Prompt:
An exact transcription of all the records below is required, without any images.
────────────────
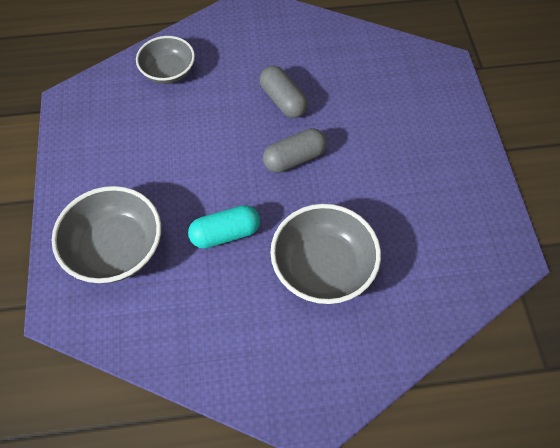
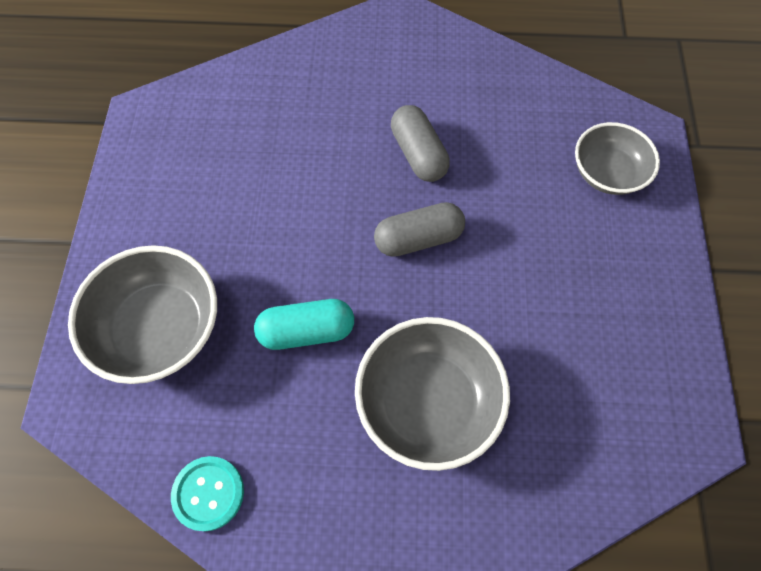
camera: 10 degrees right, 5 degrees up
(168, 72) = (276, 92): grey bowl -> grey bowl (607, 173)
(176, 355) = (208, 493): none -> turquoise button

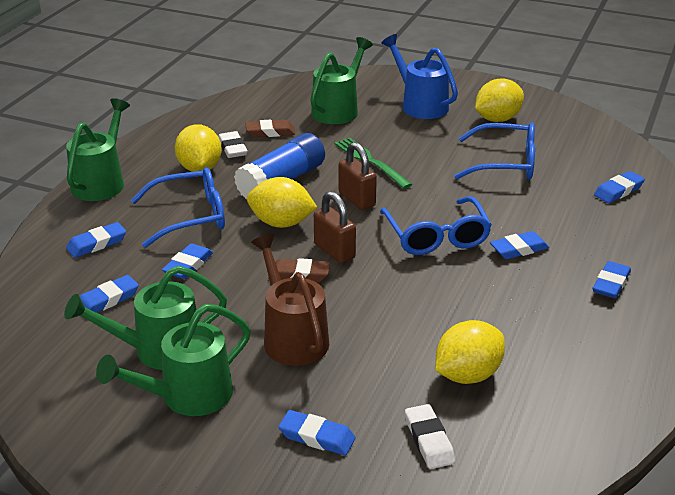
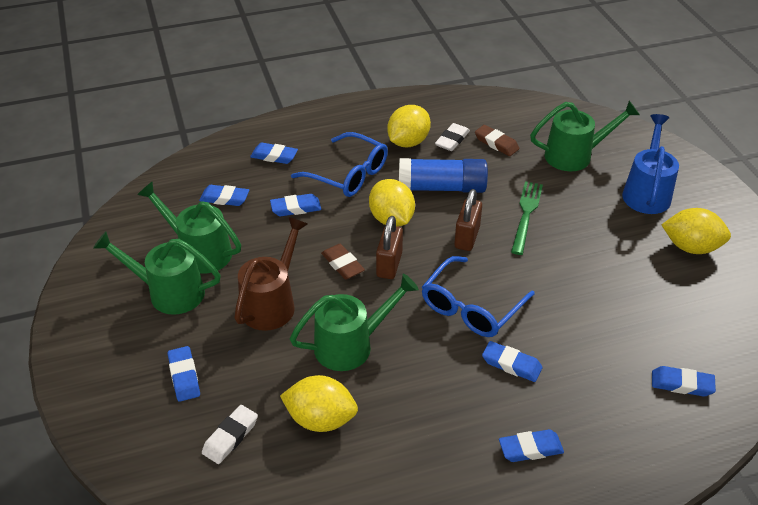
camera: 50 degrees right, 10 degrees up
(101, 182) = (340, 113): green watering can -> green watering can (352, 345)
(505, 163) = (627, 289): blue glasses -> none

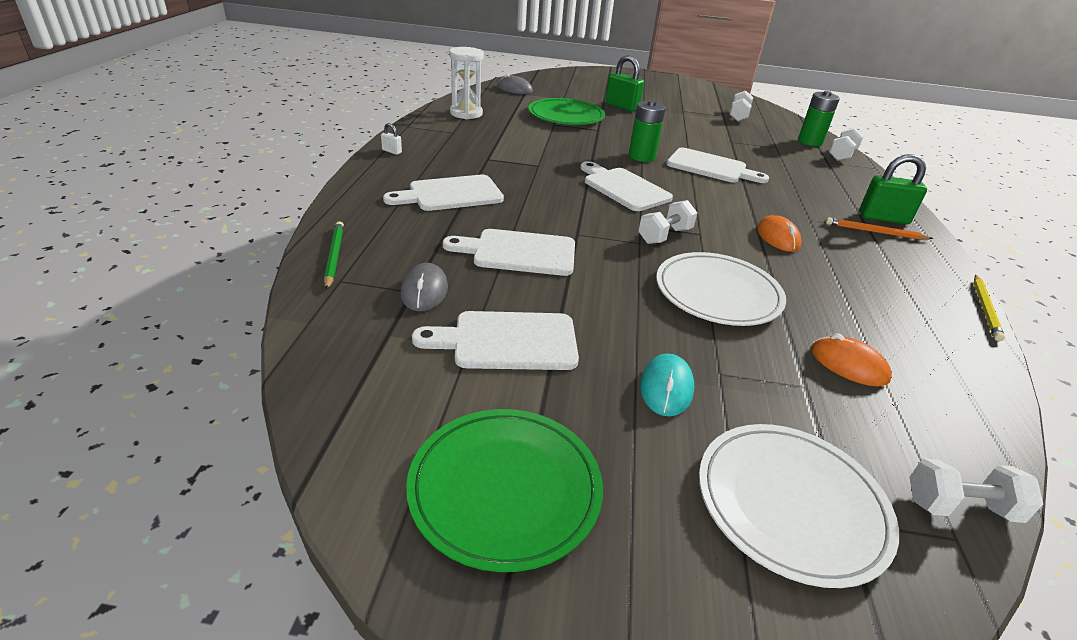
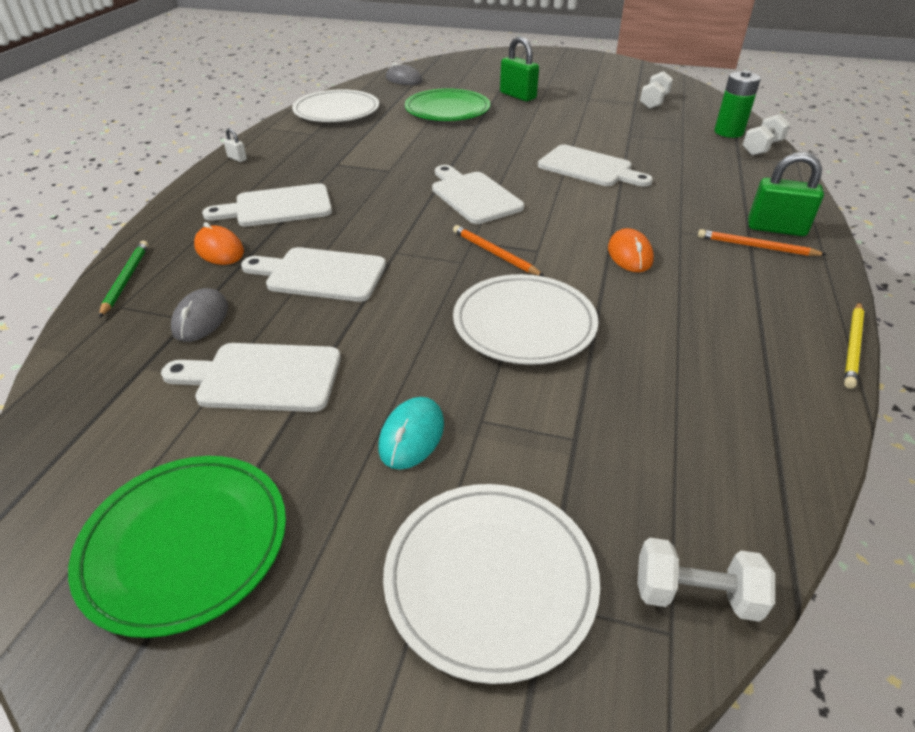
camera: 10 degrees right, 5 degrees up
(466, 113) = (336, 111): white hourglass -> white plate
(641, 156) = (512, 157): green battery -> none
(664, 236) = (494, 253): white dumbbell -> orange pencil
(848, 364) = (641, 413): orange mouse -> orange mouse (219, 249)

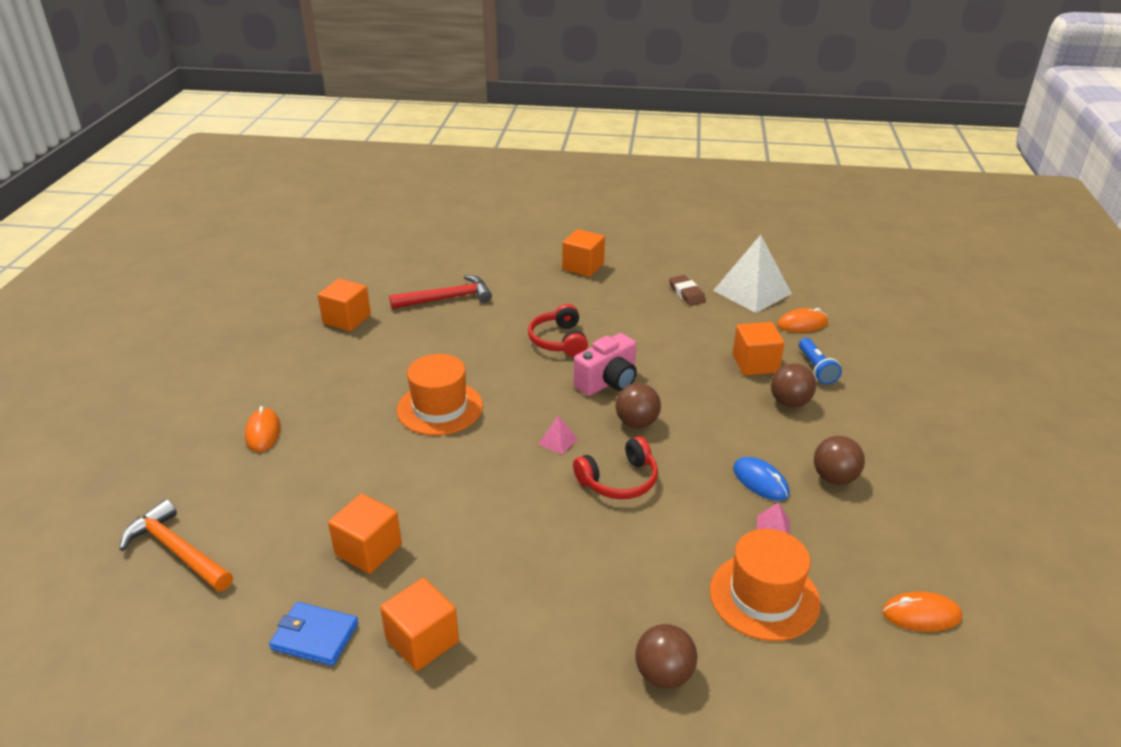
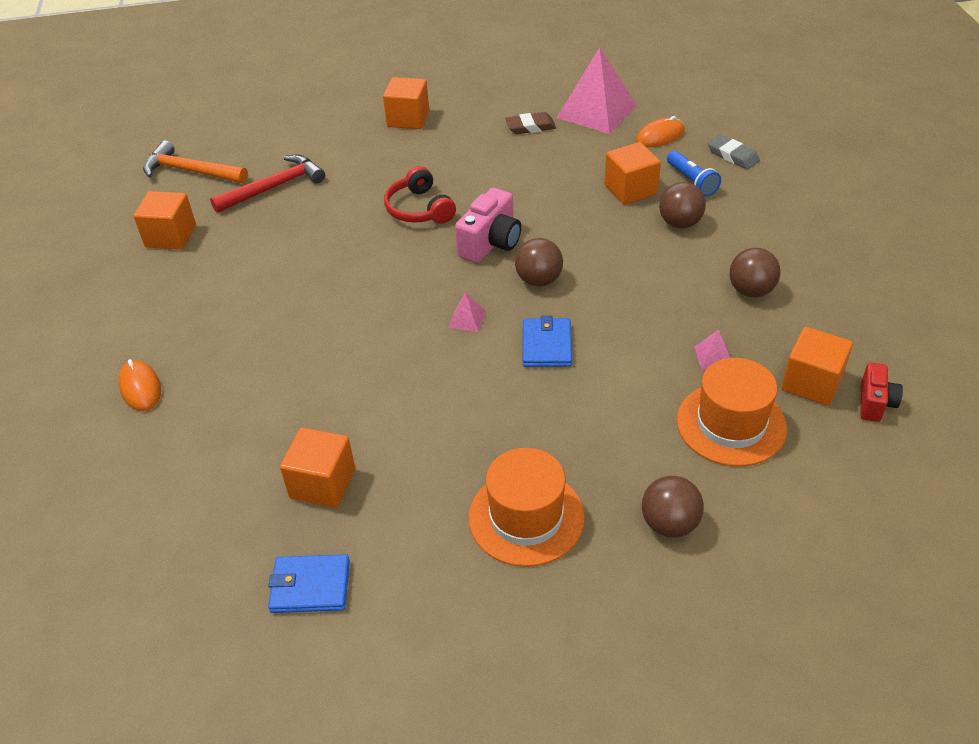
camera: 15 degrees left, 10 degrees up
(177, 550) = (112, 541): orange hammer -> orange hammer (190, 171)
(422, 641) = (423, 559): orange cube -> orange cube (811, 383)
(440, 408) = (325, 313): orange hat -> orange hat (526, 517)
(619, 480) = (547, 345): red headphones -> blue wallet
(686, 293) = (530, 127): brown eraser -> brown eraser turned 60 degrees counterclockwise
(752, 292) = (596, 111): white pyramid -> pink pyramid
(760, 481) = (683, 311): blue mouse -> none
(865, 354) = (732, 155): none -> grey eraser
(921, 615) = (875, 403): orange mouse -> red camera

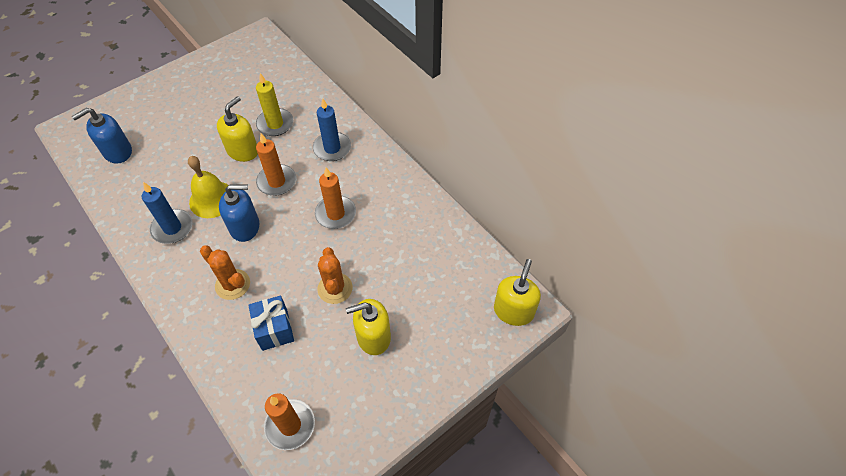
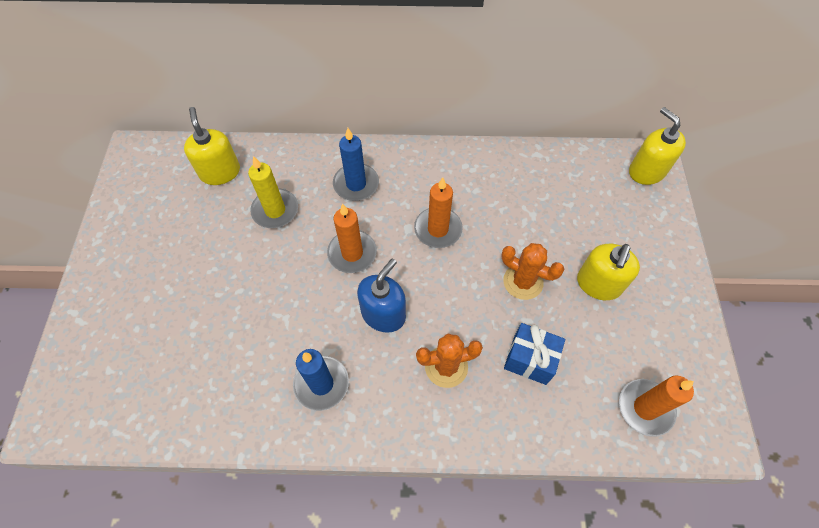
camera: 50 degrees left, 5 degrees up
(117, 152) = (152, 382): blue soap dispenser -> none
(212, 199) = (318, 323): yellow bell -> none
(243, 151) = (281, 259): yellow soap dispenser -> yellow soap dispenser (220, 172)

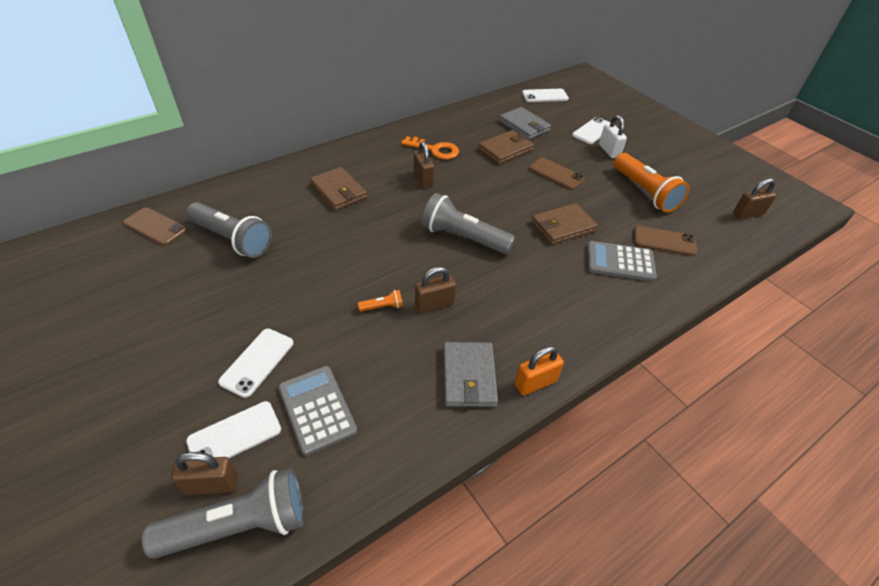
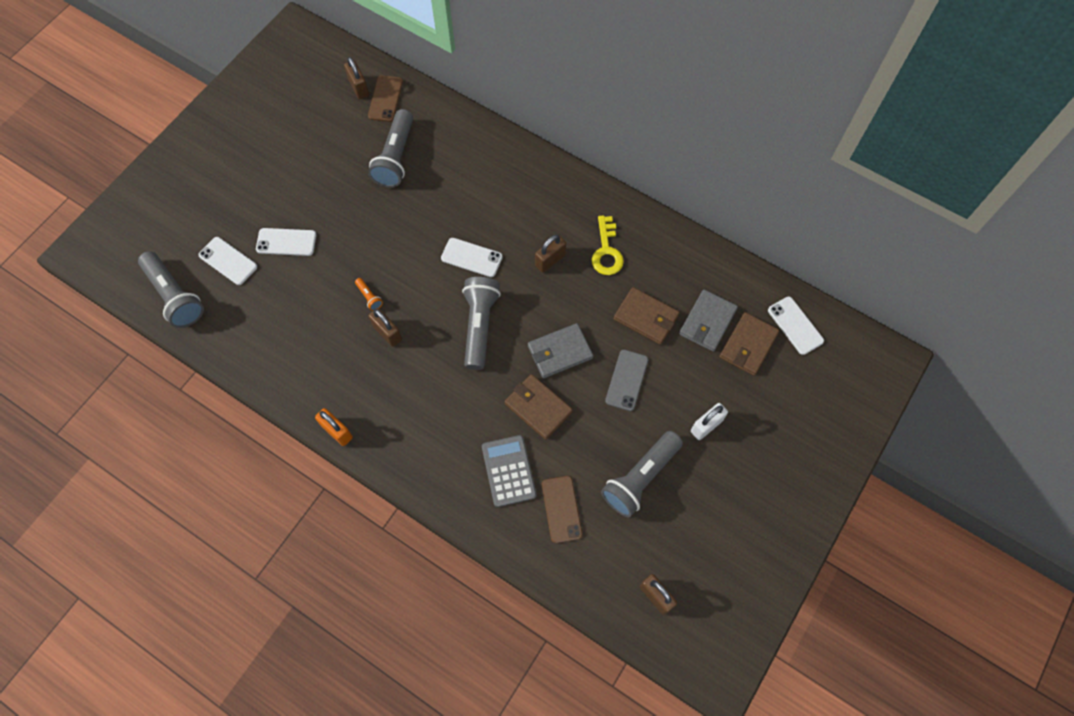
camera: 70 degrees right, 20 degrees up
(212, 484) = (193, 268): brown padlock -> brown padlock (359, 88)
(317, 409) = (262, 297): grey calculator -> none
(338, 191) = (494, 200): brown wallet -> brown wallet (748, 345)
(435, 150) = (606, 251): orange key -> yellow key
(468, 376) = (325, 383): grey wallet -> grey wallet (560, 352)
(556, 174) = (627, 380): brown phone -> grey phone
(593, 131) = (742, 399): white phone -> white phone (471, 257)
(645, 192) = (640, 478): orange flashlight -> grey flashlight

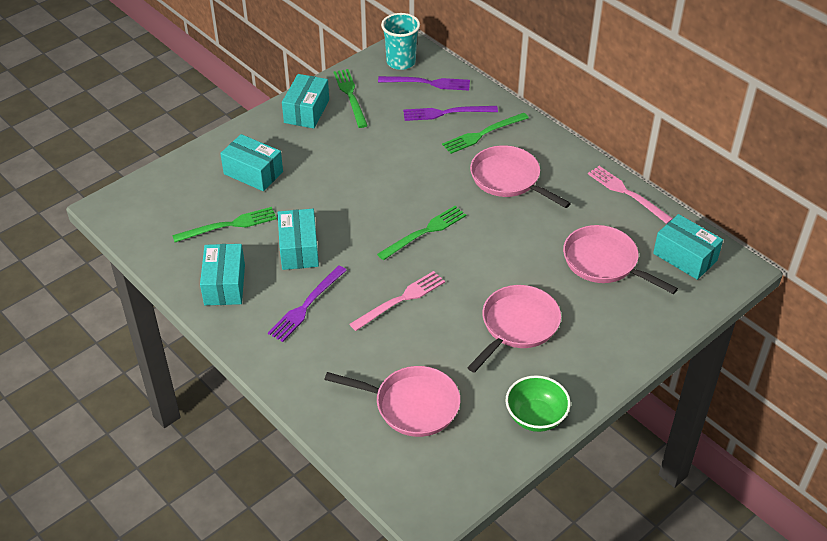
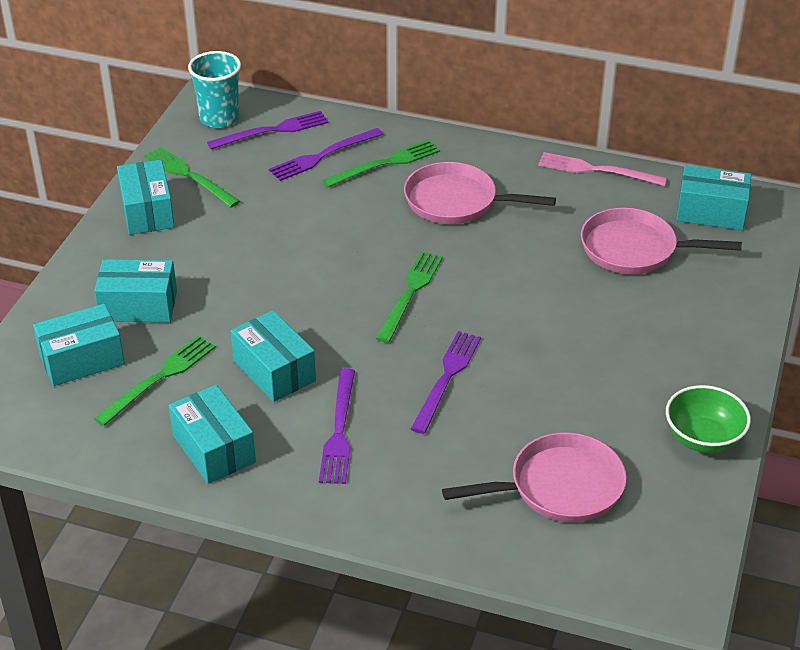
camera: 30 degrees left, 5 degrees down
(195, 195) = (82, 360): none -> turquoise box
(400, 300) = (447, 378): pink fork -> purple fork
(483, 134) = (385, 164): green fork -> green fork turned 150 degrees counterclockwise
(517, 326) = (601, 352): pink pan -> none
────────────────
Exercise result:
camera: 10 degrees right, 5 degrees up
(168, 72) = (276, 92): grey bowl -> grey bowl (607, 173)
(176, 355) = (208, 493): none -> turquoise button

camera: 50 degrees right, 10 degrees up
(101, 182) = (340, 113): green watering can -> green watering can (352, 345)
(505, 163) = (627, 289): blue glasses -> none

camera: 10 degrees right, 5 degrees up
(466, 113) = (336, 111): white hourglass -> white plate
(641, 156) = (512, 157): green battery -> none
(664, 236) = (494, 253): white dumbbell -> orange pencil
(848, 364) = (641, 413): orange mouse -> orange mouse (219, 249)

camera: 15 degrees left, 10 degrees up
(177, 550) = (112, 541): orange hammer -> orange hammer (190, 171)
(422, 641) = (423, 559): orange cube -> orange cube (811, 383)
(440, 408) = (325, 313): orange hat -> orange hat (526, 517)
(619, 480) = (547, 345): red headphones -> blue wallet
(686, 293) = (530, 127): brown eraser -> brown eraser turned 60 degrees counterclockwise
(752, 292) = (596, 111): white pyramid -> pink pyramid
(760, 481) = (683, 311): blue mouse -> none
(865, 354) = (732, 155): none -> grey eraser
(921, 615) = (875, 403): orange mouse -> red camera

camera: 50 degrees left, 5 degrees up
(117, 152) = (152, 382): blue soap dispenser -> none
(212, 199) = (318, 323): yellow bell -> none
(243, 151) = (281, 259): yellow soap dispenser -> yellow soap dispenser (220, 172)

camera: 70 degrees right, 20 degrees up
(212, 484) = (193, 268): brown padlock -> brown padlock (359, 88)
(317, 409) = (262, 297): grey calculator -> none
(338, 191) = (494, 200): brown wallet -> brown wallet (748, 345)
(435, 150) = (606, 251): orange key -> yellow key
(468, 376) = (325, 383): grey wallet -> grey wallet (560, 352)
(556, 174) = (627, 380): brown phone -> grey phone
(593, 131) = (742, 399): white phone -> white phone (471, 257)
(645, 192) = (640, 478): orange flashlight -> grey flashlight

camera: 30 degrees left, 5 degrees down
(195, 195) = (82, 360): none -> turquoise box
(400, 300) = (447, 378): pink fork -> purple fork
(483, 134) = (385, 164): green fork -> green fork turned 150 degrees counterclockwise
(517, 326) = (601, 352): pink pan -> none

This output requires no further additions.